### Work item
In your copy, include no images, and write out every entry below exactly as it stands.

=== Records for processing ===

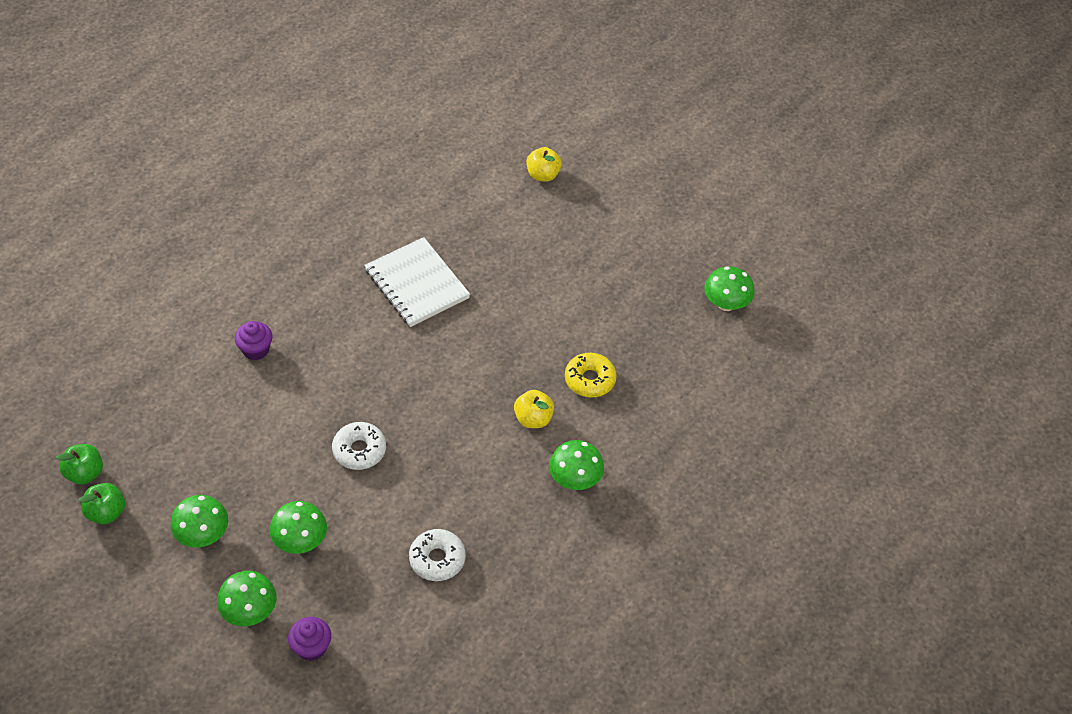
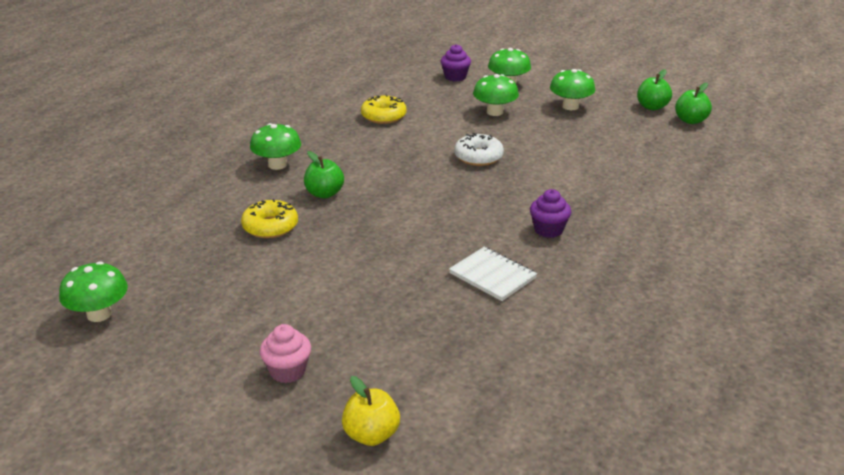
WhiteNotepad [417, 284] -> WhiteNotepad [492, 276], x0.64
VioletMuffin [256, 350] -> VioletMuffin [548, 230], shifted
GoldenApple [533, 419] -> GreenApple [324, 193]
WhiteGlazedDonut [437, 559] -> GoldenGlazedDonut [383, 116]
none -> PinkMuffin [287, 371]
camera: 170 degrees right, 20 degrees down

===

### Solution
WhiteNotepad [417, 284] -> WhiteNotepad [492, 276], x0.64
VioletMuffin [256, 350] -> VioletMuffin [548, 230], shifted
GoldenApple [533, 419] -> GreenApple [324, 193]
WhiteGlazedDonut [437, 559] -> GoldenGlazedDonut [383, 116]
none -> PinkMuffin [287, 371]
camera: 170 degrees right, 20 degrees down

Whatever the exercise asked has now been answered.